## TASK STATEMENT
Rewrite as a numbered list the lines of the material from the one containing "orange star: moved 2 px right, 1 px down" through the one containing "blue line: moved 8 px left, 8 px up", both included, with the pictures and any blank lines left out.

## EXERCISE INPUT
>>

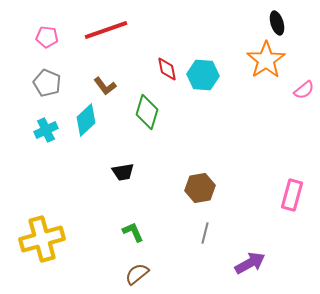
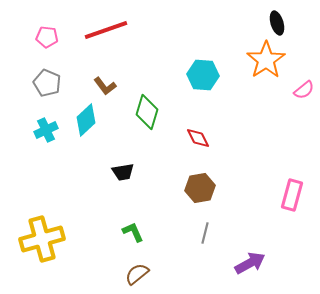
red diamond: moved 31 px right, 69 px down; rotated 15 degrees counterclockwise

<<
>>

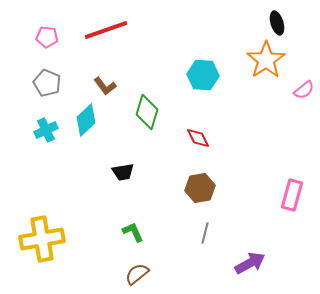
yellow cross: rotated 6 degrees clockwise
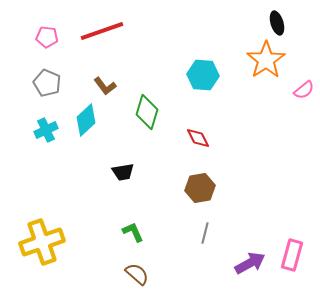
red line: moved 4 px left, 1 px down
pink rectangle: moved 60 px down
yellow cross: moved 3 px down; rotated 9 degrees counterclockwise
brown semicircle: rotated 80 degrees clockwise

<<
>>

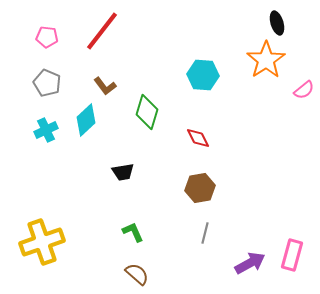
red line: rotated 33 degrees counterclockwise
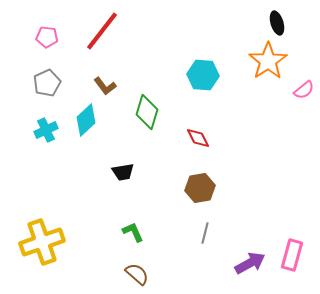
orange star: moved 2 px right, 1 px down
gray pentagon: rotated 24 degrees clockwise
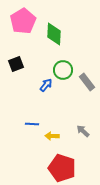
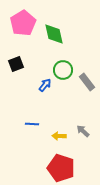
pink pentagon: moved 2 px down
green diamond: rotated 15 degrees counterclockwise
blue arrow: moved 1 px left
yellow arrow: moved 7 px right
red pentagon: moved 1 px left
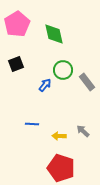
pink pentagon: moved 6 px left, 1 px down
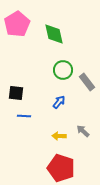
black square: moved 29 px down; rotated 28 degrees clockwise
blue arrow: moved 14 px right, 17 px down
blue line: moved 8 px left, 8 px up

<<

## WRITTEN SOLUTION
1. orange star: moved 2 px right, 1 px down
2. gray pentagon: rotated 24 degrees clockwise
3. pink pentagon: moved 2 px down
4. green diamond: rotated 15 degrees counterclockwise
5. blue arrow: moved 1 px left
6. yellow arrow: moved 7 px right
7. red pentagon: moved 1 px left
8. pink pentagon: moved 6 px left, 1 px down
9. black square: moved 29 px down; rotated 28 degrees clockwise
10. blue arrow: moved 14 px right, 17 px down
11. blue line: moved 8 px left, 8 px up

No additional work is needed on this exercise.